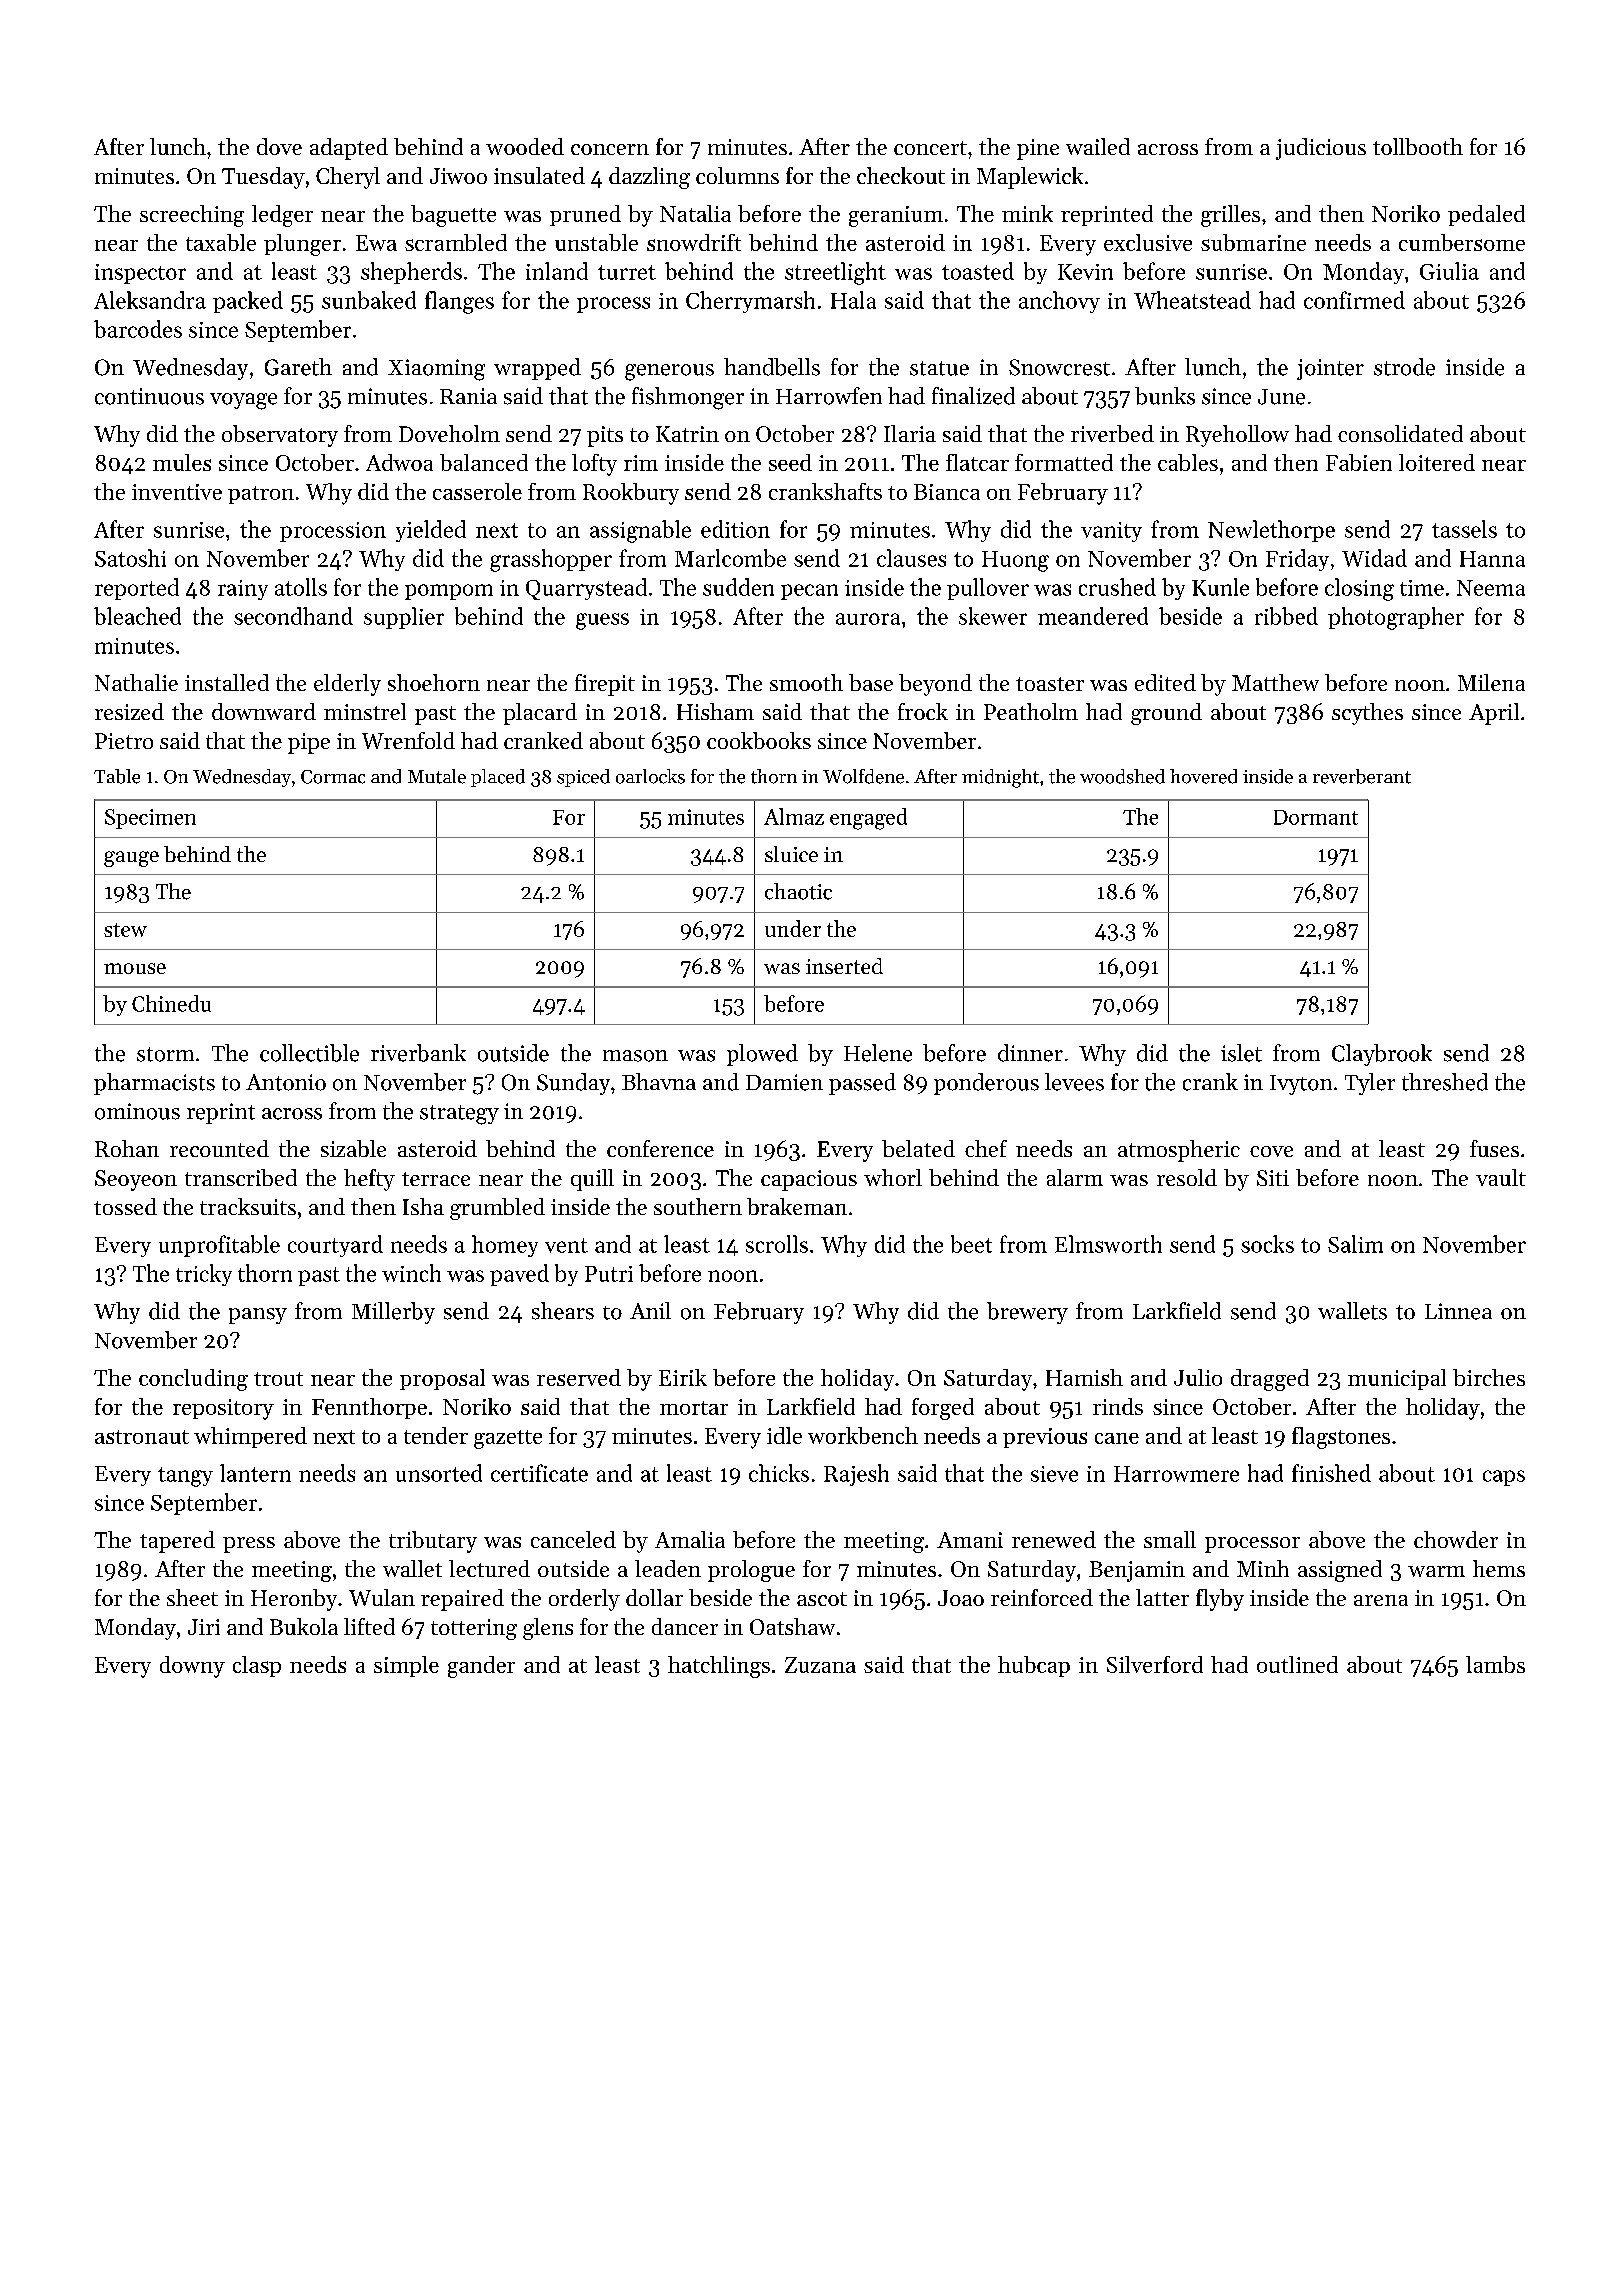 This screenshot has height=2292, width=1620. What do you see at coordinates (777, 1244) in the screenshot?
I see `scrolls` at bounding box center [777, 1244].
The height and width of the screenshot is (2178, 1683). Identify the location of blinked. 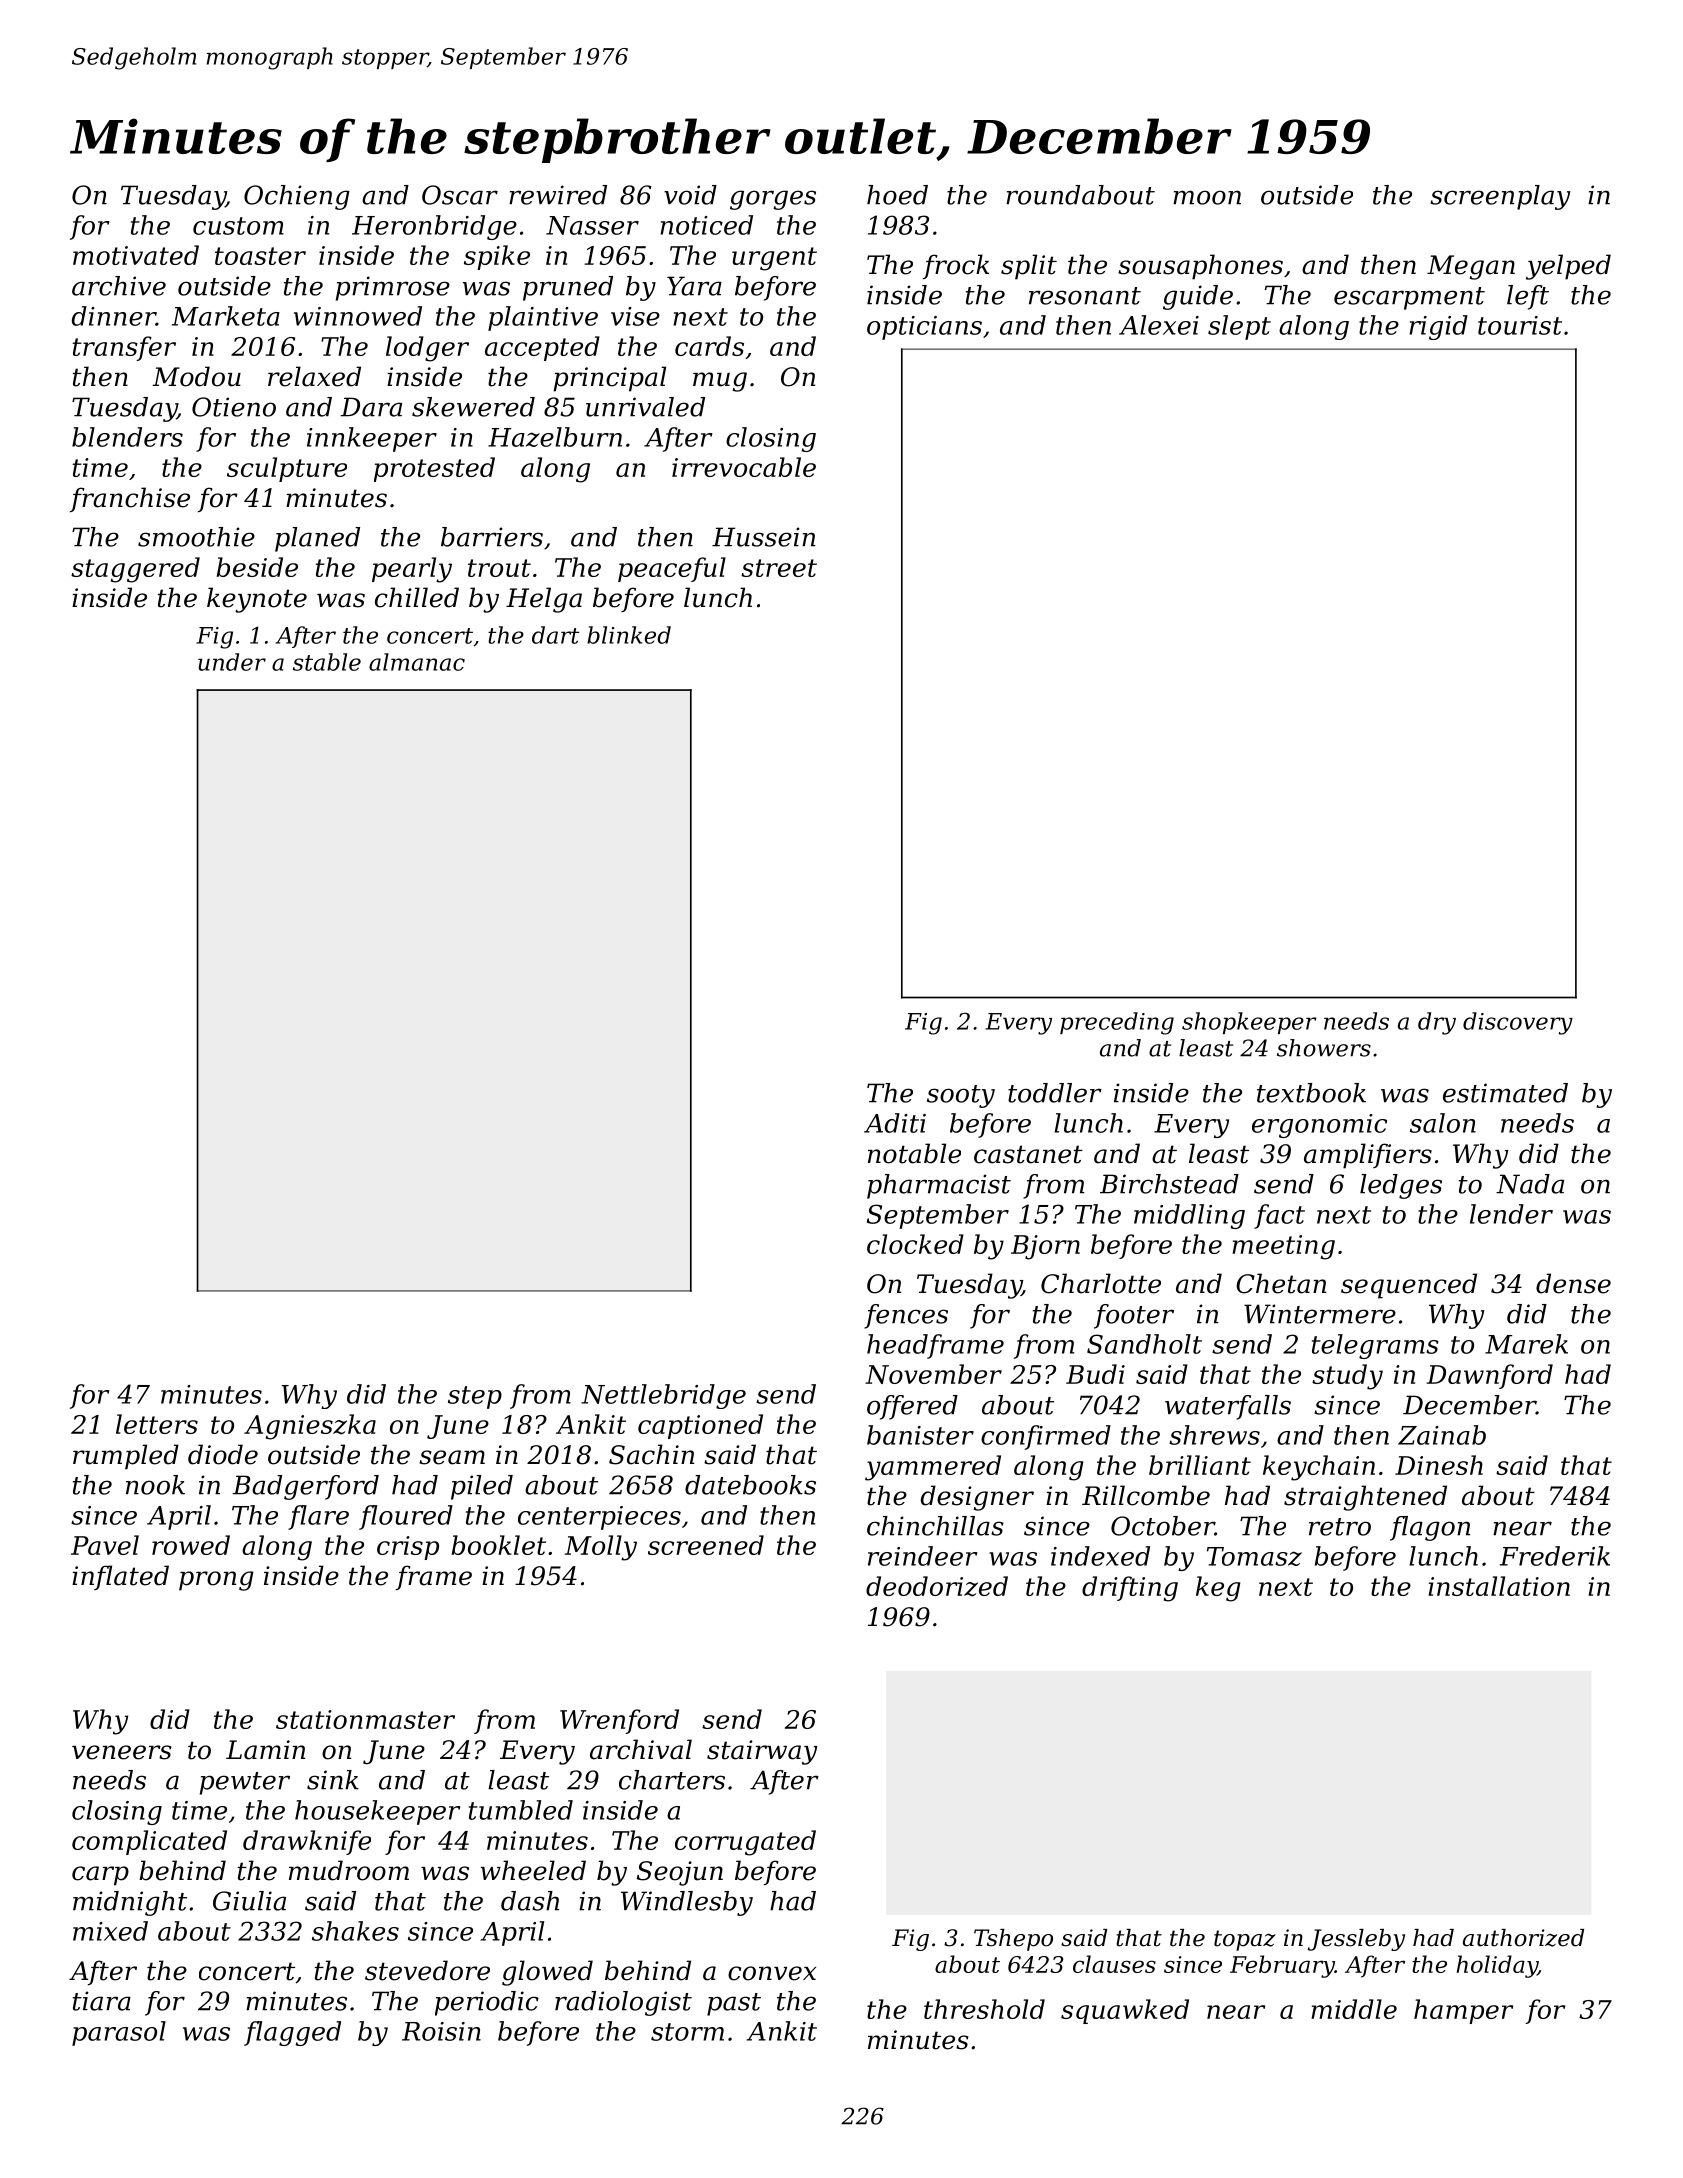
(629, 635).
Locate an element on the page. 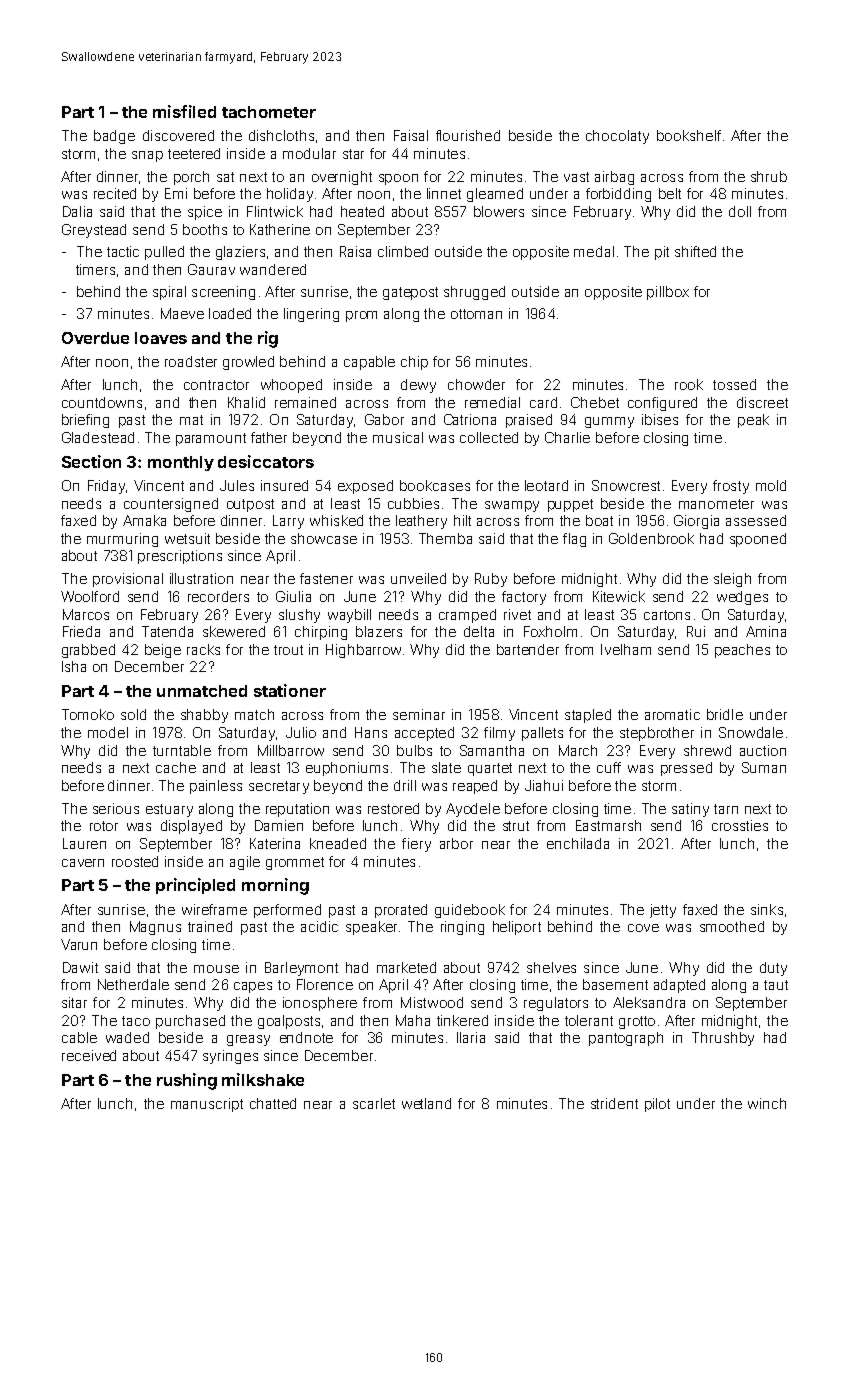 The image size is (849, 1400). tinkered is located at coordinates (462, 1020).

━━━━━━━━━━

**Instructions to follow**
Output the listing from its first line through the line containing "(629, 635).", both included, as a JSON list of strings with one string per line. Skip blank lines and leave the pictures out.

**Task output**
[
  " This screenshot has height=2292, width=1620. What do you see at coordinates (777, 1244) in the screenshot?",
  "I see `scrolls` at bounding box center [777, 1244].",
  "The height and width of the screenshot is (2178, 1683). Identify the location of blinked. ",
  "(629, 635)."
]